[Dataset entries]
================

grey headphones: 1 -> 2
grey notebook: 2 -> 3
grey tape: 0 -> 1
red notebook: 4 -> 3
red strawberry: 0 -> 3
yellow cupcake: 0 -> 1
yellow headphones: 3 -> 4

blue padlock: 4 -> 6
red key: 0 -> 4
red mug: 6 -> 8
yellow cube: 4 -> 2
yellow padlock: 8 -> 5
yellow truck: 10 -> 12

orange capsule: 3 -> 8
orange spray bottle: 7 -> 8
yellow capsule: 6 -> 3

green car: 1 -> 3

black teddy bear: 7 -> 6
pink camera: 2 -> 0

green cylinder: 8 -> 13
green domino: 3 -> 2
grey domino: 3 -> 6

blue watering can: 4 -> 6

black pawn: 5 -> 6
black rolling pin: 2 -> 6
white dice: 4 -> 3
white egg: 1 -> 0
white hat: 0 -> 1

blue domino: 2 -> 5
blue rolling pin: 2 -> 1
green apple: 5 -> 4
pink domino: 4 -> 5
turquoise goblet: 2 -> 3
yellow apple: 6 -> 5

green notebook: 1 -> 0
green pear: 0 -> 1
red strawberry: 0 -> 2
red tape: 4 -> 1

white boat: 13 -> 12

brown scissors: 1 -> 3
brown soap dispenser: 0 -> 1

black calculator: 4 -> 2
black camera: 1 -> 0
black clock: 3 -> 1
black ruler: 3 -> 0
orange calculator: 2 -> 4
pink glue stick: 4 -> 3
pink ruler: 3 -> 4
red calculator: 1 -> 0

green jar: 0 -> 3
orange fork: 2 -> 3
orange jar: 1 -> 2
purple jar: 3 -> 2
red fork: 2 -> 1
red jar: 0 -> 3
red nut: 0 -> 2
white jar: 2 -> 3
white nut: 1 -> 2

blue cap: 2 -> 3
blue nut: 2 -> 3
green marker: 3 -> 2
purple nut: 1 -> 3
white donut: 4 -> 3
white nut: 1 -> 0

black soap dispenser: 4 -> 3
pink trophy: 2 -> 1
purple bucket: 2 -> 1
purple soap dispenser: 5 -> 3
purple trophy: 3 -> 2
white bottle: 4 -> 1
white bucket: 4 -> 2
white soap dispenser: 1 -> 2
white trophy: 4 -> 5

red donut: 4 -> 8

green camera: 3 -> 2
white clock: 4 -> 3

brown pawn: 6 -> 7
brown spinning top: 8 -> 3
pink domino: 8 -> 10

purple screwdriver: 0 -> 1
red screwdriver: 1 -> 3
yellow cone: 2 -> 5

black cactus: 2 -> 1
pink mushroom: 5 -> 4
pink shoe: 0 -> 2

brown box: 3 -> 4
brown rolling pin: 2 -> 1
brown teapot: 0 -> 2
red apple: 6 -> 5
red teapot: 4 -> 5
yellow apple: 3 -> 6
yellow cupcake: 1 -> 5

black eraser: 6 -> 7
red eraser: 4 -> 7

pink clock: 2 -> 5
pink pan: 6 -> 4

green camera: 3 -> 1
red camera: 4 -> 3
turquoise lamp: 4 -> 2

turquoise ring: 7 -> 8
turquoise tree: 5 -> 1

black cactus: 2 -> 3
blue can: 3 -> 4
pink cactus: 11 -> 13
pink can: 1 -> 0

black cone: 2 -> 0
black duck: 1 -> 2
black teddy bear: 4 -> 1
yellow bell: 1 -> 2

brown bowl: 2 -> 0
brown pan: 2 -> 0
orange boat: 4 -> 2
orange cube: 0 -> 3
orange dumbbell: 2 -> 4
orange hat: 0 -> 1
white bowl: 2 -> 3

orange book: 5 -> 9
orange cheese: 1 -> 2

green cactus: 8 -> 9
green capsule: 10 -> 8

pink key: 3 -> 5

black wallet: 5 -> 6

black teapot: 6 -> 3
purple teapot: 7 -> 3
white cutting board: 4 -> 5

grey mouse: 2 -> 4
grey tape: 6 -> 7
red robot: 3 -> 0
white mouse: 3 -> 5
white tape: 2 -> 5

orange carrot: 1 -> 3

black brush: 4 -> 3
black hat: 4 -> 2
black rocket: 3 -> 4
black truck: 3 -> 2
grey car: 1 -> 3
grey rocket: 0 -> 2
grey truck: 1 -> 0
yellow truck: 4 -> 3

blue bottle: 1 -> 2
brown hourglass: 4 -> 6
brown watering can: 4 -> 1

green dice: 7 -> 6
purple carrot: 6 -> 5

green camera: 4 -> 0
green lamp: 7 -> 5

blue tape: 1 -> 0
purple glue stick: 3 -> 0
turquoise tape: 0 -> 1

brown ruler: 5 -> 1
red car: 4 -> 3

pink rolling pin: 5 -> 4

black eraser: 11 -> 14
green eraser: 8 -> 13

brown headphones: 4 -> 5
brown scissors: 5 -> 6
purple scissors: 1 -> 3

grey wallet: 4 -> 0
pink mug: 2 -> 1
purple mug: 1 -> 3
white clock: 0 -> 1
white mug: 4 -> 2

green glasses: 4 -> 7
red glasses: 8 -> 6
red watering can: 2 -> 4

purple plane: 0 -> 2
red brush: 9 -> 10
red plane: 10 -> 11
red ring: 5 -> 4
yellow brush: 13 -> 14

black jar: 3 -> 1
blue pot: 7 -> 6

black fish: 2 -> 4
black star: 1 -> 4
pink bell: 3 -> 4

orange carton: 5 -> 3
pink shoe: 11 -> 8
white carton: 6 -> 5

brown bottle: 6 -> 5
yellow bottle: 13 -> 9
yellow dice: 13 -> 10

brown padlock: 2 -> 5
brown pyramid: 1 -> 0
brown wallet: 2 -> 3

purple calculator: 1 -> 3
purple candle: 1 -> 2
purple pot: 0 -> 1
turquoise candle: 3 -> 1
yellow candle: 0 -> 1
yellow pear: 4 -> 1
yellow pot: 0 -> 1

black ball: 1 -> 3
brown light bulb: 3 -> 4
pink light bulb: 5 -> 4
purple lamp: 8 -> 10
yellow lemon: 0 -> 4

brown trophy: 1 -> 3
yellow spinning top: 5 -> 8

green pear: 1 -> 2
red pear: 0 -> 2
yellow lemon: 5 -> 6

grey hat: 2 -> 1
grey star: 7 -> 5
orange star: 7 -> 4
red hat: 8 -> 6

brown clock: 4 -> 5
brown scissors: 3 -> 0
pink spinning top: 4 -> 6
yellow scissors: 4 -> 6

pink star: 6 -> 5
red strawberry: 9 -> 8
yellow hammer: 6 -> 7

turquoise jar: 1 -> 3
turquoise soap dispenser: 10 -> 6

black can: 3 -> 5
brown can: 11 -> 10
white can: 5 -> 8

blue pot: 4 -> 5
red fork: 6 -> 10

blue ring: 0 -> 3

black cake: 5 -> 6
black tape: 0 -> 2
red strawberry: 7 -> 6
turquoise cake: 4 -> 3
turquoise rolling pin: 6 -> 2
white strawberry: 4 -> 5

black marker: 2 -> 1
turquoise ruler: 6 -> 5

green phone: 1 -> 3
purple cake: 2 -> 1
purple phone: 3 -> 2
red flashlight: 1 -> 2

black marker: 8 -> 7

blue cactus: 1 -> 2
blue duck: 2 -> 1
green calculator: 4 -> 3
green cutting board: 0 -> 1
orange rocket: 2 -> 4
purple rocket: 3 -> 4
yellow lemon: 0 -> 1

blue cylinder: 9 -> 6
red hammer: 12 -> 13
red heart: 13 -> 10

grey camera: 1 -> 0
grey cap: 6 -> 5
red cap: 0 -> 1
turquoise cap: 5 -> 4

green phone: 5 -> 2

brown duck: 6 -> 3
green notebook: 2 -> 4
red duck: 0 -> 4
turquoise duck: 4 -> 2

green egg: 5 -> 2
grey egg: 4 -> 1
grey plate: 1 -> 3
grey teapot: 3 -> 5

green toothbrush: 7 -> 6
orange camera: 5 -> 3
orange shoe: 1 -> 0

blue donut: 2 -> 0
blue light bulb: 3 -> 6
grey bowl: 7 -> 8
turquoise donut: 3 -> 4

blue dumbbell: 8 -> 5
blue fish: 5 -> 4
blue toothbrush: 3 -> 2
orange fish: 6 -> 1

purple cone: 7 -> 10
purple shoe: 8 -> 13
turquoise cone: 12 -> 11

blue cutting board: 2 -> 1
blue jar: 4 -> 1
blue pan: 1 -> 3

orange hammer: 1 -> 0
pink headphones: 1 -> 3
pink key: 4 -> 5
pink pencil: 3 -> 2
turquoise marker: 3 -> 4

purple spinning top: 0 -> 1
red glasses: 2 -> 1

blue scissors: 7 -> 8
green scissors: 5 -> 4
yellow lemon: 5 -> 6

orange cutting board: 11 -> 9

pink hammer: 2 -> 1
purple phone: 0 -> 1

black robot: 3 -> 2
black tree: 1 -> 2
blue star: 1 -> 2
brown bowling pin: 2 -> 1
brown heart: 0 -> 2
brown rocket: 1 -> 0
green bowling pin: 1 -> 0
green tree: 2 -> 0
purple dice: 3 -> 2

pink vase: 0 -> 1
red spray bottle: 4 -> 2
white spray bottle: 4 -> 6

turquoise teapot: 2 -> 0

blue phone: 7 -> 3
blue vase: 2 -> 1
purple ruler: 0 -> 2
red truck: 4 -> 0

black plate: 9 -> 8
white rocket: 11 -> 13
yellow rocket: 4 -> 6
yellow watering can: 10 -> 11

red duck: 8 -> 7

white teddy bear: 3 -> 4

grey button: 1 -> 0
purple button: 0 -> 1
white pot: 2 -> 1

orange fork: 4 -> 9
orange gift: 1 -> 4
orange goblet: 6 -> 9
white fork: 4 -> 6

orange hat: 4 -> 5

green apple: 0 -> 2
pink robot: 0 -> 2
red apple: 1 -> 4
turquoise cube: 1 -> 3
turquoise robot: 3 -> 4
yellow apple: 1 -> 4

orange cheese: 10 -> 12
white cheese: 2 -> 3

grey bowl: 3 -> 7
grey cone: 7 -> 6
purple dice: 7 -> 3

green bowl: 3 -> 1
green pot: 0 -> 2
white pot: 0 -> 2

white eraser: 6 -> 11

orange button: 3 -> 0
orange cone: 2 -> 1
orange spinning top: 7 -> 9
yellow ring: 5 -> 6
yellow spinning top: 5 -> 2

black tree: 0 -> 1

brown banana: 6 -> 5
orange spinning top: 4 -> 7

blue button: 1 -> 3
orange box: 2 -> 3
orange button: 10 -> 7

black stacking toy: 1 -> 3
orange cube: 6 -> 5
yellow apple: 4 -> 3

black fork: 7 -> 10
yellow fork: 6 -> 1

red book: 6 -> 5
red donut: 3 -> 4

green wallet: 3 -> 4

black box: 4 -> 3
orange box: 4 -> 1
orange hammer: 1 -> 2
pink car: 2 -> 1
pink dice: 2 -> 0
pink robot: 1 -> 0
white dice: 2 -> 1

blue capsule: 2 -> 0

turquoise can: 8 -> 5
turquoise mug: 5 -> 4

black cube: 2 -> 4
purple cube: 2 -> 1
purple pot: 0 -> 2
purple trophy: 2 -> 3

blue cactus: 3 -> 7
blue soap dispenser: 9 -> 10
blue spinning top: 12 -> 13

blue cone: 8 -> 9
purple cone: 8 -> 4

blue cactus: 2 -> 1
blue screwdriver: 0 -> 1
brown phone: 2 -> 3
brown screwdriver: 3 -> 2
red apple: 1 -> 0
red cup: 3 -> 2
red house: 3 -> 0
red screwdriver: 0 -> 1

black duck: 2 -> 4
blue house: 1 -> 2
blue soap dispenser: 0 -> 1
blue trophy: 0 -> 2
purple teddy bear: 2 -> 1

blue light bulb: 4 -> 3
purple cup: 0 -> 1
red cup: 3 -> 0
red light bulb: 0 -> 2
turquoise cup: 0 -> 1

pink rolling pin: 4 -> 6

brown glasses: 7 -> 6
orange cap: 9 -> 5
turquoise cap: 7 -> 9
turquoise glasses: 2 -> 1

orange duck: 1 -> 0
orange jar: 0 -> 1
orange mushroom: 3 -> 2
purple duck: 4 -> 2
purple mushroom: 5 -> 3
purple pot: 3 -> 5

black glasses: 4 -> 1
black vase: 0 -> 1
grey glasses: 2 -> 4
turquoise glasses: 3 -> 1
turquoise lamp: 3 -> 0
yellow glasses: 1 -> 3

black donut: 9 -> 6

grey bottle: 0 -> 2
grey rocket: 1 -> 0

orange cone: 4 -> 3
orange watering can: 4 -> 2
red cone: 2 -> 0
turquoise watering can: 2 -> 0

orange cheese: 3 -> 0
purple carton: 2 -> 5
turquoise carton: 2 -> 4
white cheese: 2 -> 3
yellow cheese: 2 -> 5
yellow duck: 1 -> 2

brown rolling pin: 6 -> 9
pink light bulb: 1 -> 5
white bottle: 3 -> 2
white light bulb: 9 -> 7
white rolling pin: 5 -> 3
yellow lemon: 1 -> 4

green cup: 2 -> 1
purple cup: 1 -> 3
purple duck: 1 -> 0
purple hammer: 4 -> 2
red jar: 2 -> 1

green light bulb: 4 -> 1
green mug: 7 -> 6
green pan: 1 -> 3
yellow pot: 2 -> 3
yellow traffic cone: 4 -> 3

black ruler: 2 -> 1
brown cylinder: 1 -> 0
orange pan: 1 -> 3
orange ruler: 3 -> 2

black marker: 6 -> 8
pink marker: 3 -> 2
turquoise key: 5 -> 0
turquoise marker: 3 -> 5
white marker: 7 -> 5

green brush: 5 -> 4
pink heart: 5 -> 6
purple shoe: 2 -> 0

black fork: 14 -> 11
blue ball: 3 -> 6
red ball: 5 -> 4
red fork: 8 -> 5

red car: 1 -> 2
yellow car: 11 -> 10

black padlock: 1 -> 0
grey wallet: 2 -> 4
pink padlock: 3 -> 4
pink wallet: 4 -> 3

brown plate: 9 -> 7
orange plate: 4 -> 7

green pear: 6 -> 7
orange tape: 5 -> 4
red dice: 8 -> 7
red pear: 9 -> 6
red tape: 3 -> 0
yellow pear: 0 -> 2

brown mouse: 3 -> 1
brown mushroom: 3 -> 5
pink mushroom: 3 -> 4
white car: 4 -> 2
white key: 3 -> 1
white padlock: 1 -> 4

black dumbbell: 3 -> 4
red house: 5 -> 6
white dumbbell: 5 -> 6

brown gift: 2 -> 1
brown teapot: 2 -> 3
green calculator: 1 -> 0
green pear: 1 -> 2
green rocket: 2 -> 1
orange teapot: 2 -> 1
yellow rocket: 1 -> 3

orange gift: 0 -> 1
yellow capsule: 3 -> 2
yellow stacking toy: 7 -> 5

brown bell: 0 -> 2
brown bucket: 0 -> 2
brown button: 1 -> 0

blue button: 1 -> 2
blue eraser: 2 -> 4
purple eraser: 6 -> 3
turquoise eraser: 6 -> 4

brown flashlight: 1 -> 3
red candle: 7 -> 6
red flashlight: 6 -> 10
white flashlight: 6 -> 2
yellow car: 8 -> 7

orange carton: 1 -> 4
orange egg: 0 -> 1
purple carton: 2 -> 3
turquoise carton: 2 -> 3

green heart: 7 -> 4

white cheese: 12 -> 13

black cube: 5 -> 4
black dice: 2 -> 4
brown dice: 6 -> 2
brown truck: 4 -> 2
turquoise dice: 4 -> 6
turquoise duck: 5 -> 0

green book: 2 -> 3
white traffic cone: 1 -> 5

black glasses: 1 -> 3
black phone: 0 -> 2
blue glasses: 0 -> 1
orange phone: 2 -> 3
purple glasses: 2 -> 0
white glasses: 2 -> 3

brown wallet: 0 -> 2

================

◆ **THE PROBLEM**
Could you restate, word for word, the lines above from the one with "turquoise cube: 1 -> 3" to the one with "purple pot: 0 -> 2", both included?

◆ **EXERCISE RESULT**
turquoise cube: 1 -> 3
turquoise robot: 3 -> 4
yellow apple: 1 -> 4

orange cheese: 10 -> 12
white cheese: 2 -> 3

grey bowl: 3 -> 7
grey cone: 7 -> 6
purple dice: 7 -> 3

green bowl: 3 -> 1
green pot: 0 -> 2
white pot: 0 -> 2

white eraser: 6 -> 11

orange button: 3 -> 0
orange cone: 2 -> 1
orange spinning top: 7 -> 9
yellow ring: 5 -> 6
yellow spinning top: 5 -> 2

black tree: 0 -> 1

brown banana: 6 -> 5
orange spinning top: 4 -> 7

blue button: 1 -> 3
orange box: 2 -> 3
orange button: 10 -> 7

black stacking toy: 1 -> 3
orange cube: 6 -> 5
yellow apple: 4 -> 3

black fork: 7 -> 10
yellow fork: 6 -> 1

red book: 6 -> 5
red donut: 3 -> 4

green wallet: 3 -> 4

black box: 4 -> 3
orange box: 4 -> 1
orange hammer: 1 -> 2
pink car: 2 -> 1
pink dice: 2 -> 0
pink robot: 1 -> 0
white dice: 2 -> 1

blue capsule: 2 -> 0

turquoise can: 8 -> 5
turquoise mug: 5 -> 4

black cube: 2 -> 4
purple cube: 2 -> 1
purple pot: 0 -> 2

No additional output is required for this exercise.